> **INSTRUCTIONS TO FOLLOW**: Lines of the material that include the word "none" are to be counted; only their number should be given.
[Opening RECORDS FOR PROCESSING section]
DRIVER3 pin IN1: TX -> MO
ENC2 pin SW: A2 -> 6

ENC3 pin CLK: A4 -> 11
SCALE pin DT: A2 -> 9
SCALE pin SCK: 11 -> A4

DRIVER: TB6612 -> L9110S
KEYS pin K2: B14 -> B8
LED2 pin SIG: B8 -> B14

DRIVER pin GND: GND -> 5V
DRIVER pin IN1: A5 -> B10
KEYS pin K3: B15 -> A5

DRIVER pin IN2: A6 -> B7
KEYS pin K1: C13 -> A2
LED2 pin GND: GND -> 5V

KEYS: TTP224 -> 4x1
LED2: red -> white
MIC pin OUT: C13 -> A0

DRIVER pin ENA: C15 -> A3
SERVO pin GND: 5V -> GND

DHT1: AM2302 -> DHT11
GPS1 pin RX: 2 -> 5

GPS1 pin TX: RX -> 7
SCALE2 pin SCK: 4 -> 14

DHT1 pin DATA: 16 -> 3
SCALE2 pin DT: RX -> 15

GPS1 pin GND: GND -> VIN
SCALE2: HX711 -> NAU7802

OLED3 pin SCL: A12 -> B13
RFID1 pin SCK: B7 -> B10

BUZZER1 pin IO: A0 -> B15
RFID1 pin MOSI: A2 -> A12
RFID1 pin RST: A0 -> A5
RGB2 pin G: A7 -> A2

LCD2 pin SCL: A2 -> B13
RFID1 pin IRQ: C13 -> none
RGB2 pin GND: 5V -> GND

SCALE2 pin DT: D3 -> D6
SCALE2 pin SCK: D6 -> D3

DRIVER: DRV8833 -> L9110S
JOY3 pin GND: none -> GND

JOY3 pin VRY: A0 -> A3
[Closing RECORDS FOR PROCESSING section]
> **EXPECTED OUTPUT**: 2